'''
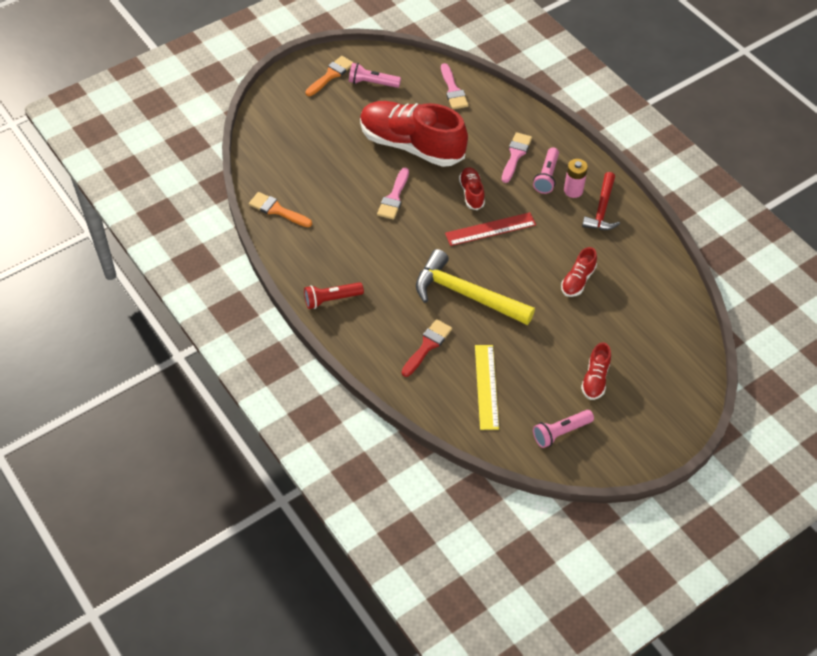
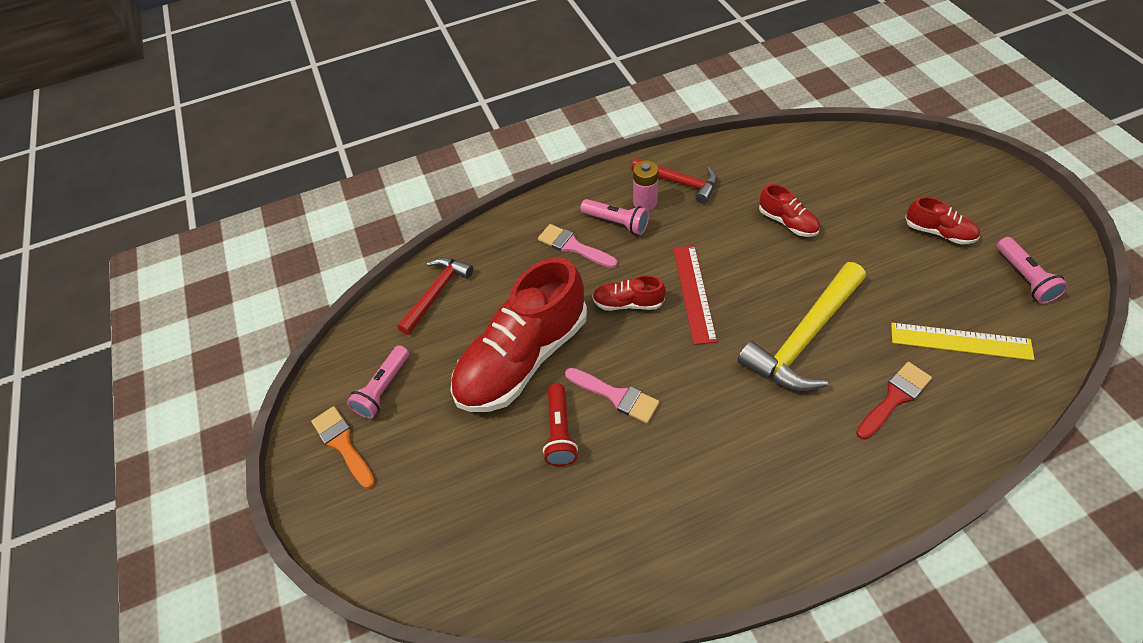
camera: 70 degrees left, 0 degrees up
(277, 210) = (608, 573): orange brush -> none
(331, 299) = (806, 514): red flashlight -> red flashlight (560, 432)
(427, 346) = (894, 398): red brush -> red brush turned 90 degrees clockwise
(453, 90) = (436, 293): pink brush -> red hammer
'''
● **INSTRUCTIONS FOR THE TASK**
A faithful copy of all the data above, without its pictures, is the expected result.

● **TASK SOLUTION**
camera: 70 degrees left, 0 degrees up
(277, 210) = (608, 573): orange brush -> none
(331, 299) = (806, 514): red flashlight -> red flashlight (560, 432)
(427, 346) = (894, 398): red brush -> red brush turned 90 degrees clockwise
(453, 90) = (436, 293): pink brush -> red hammer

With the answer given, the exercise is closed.